_TASK TO CARRY OUT_:
Identify all lines in the data containing the string "none". Copy them out.

#### MATERIAL FOR THIS EXERCISE

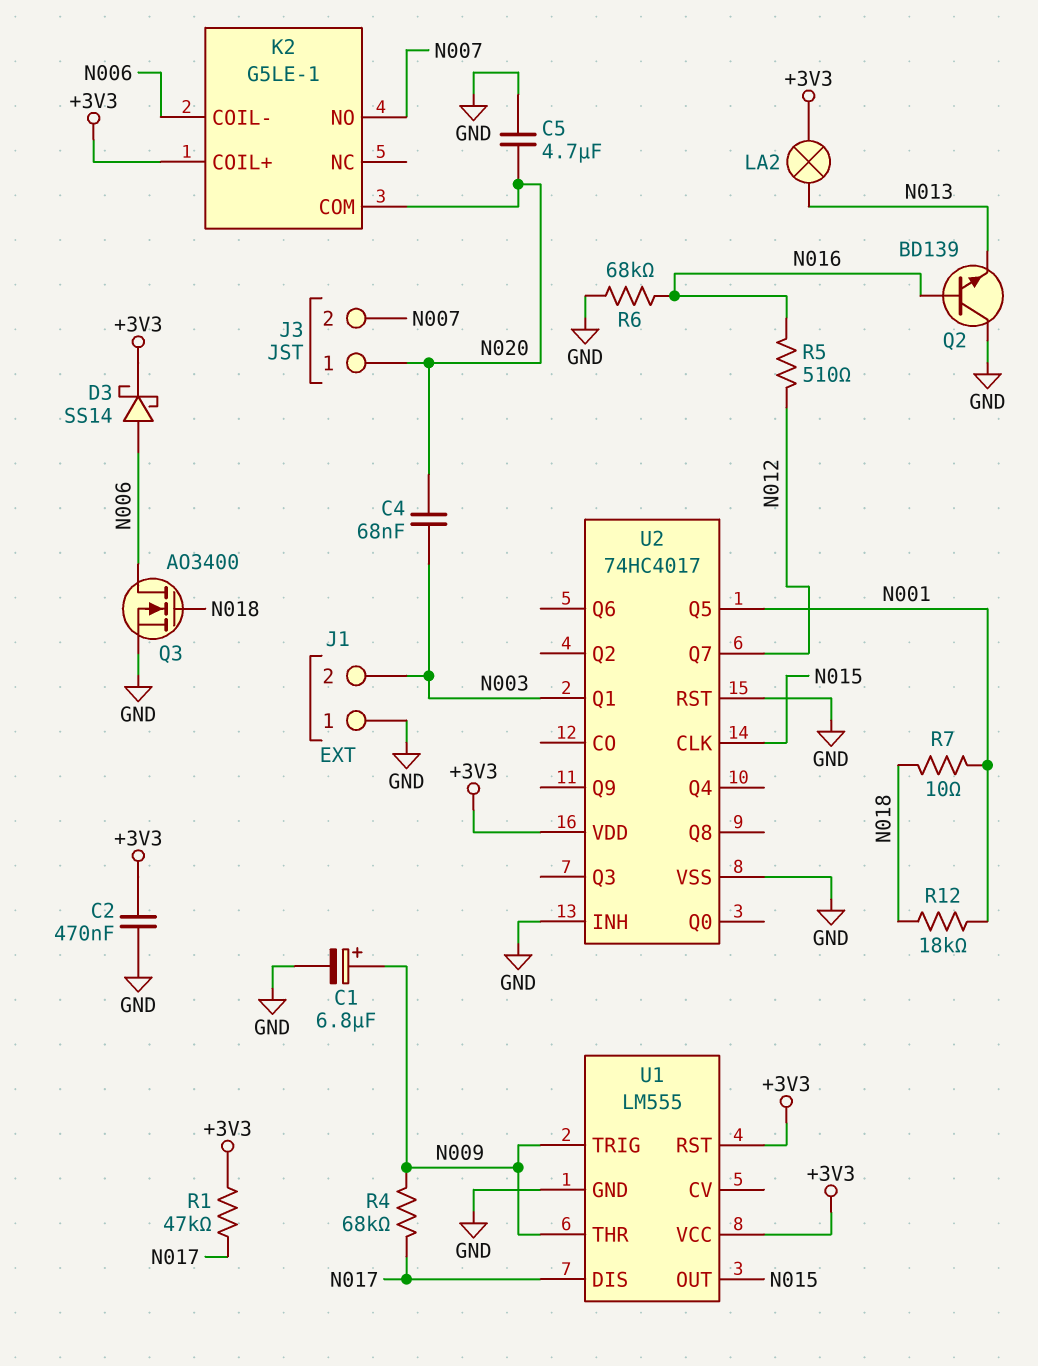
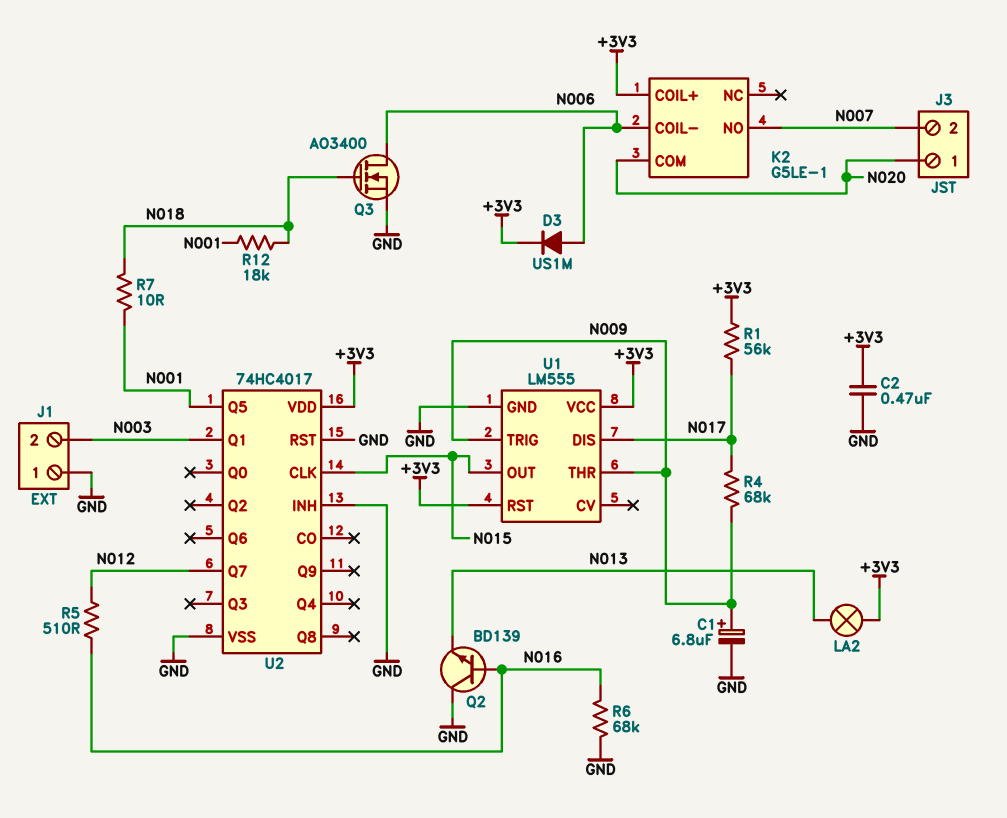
C4: 68nF (N003, N020) -> none
C5: 4.7uF (GND, N020) -> none
D3: schottky SS14 (A N006, K +3V3) -> diode US1M (A N006, K +3V3)
R1: 47k (+3V3, N017) -> 56k (+3V3, N017)

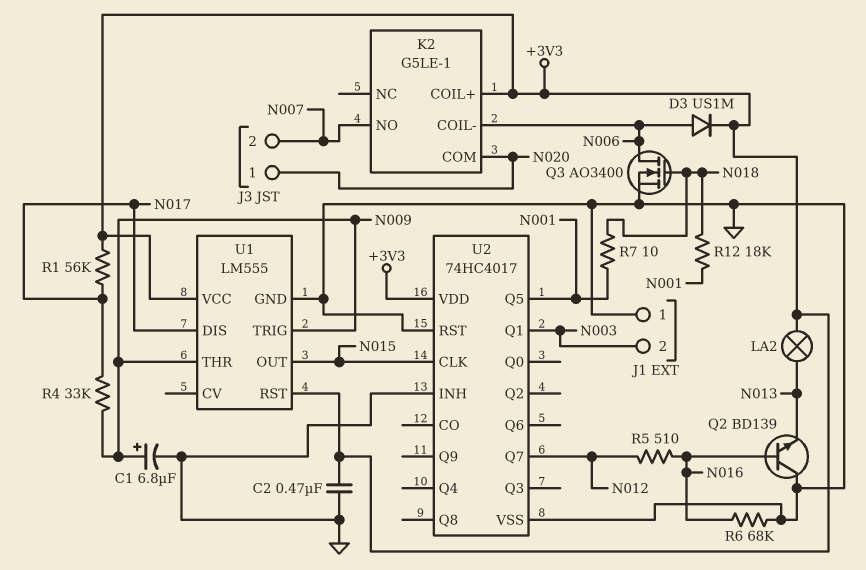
R4: 68k (N009, N017) -> 33k (N009, N017)

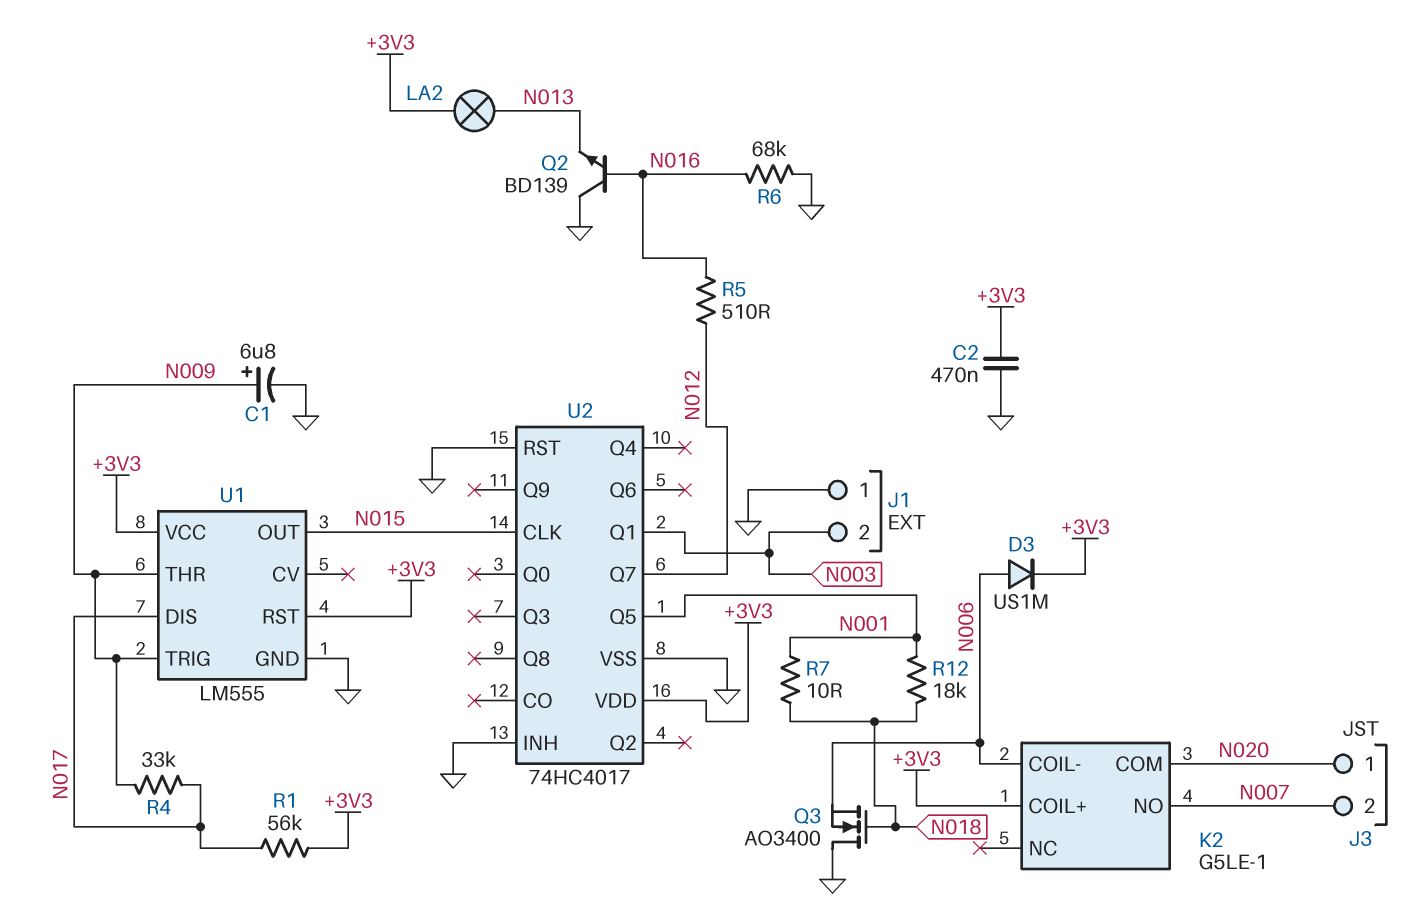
Q3: NMOS AO3400 (G N018, D N006, S GND) -> NMOS AO3400 (G N018, D GND, S N006)

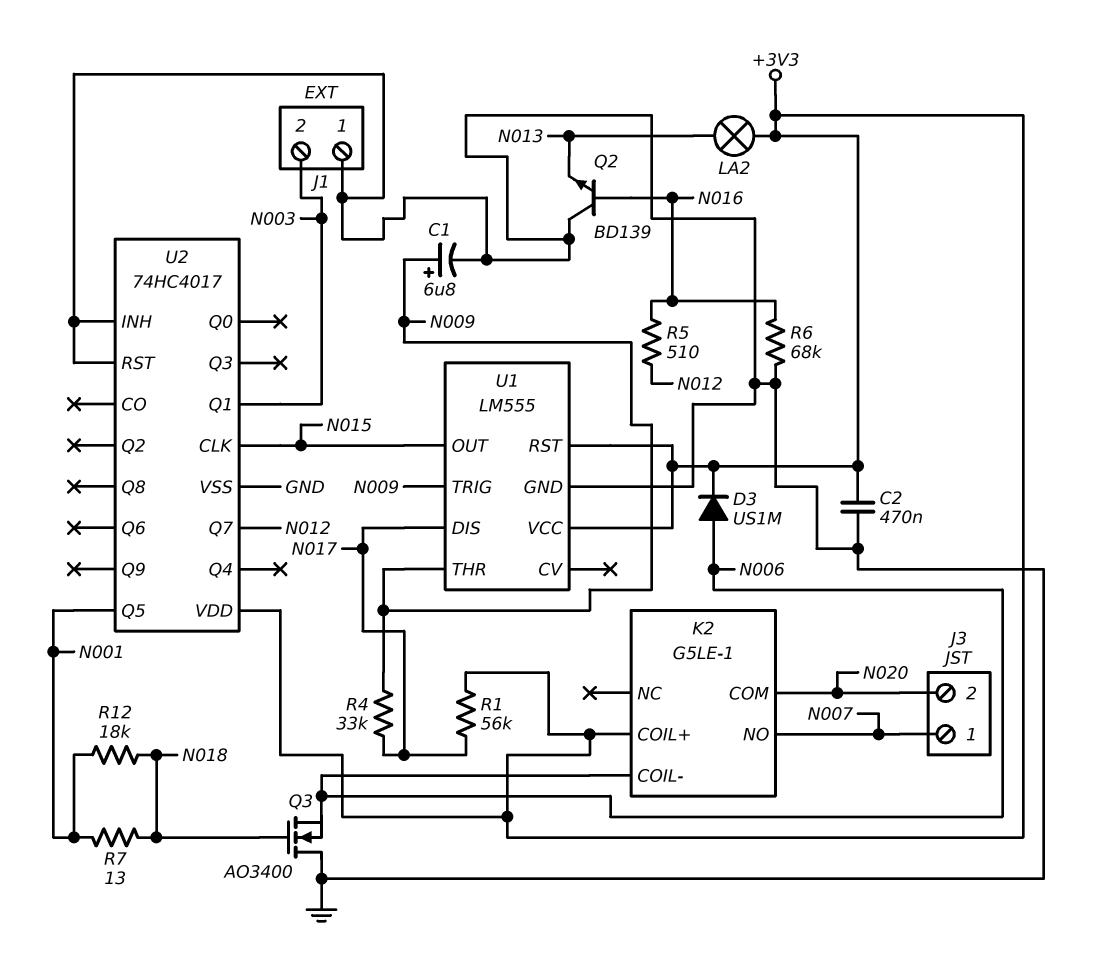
J3 pin 1: N020 -> N007
J3 pin 2: N007 -> N020
R7: 10 (N001, N018) -> 13 (N001, N018)

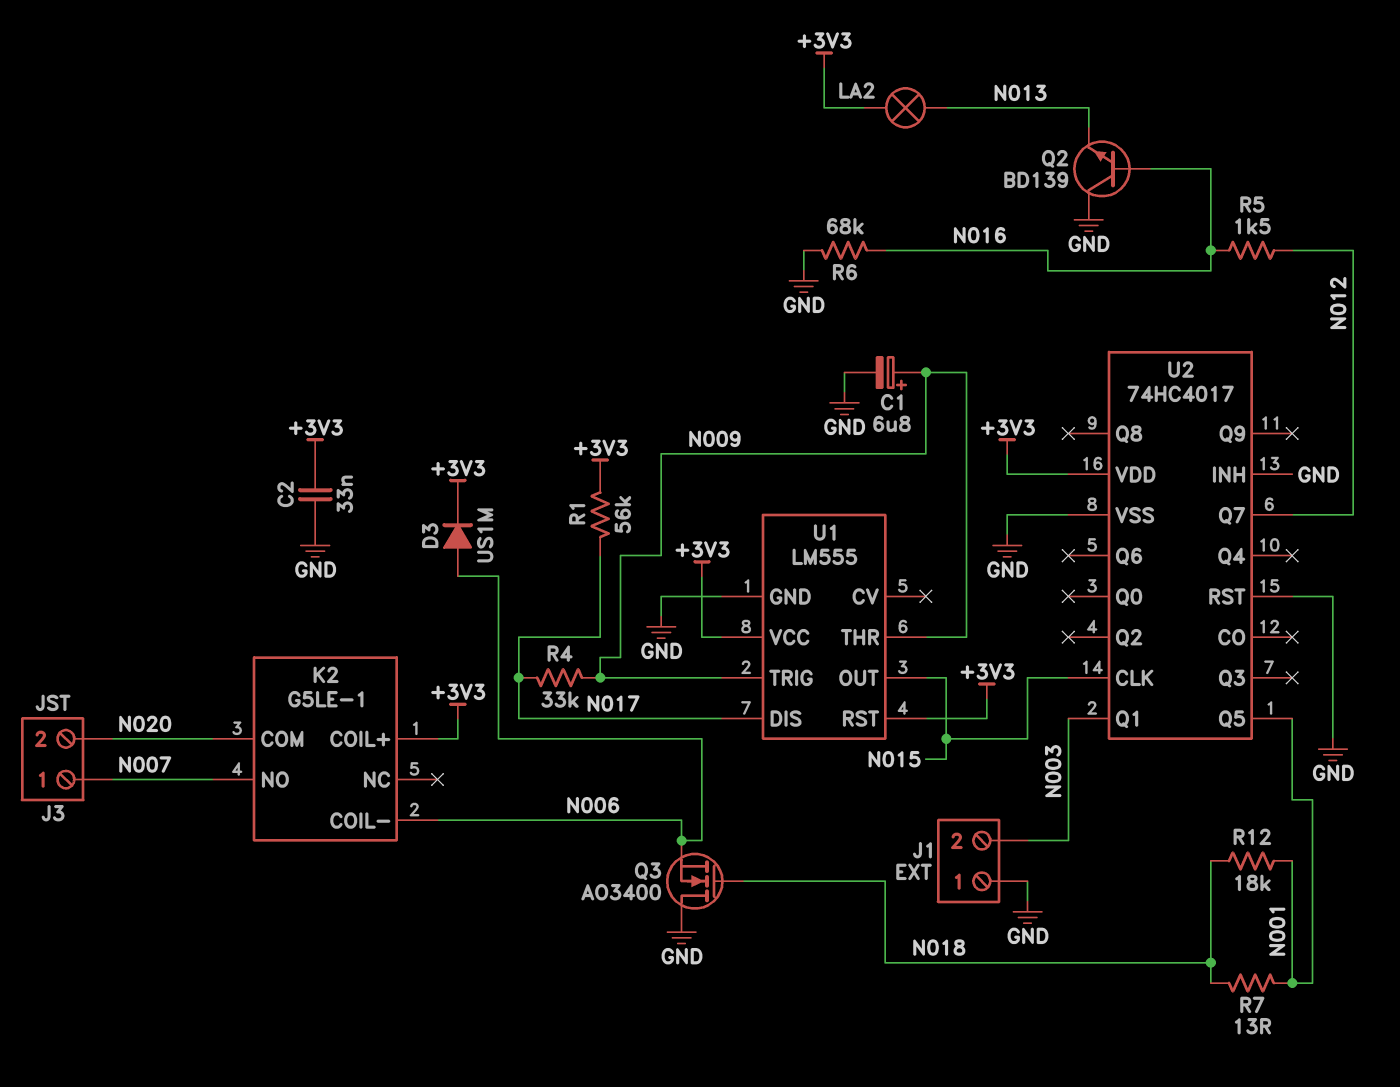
C2: 470nF (+3V3, GND) -> 33nF (+3V3, GND)
R5: 510 (N012, N016) -> 1.5k (N012, N016)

########

_RESULT OF THIS TASK_:
C4: 68nF (N003, N020) -> none
C5: 4.7uF (GND, N020) -> none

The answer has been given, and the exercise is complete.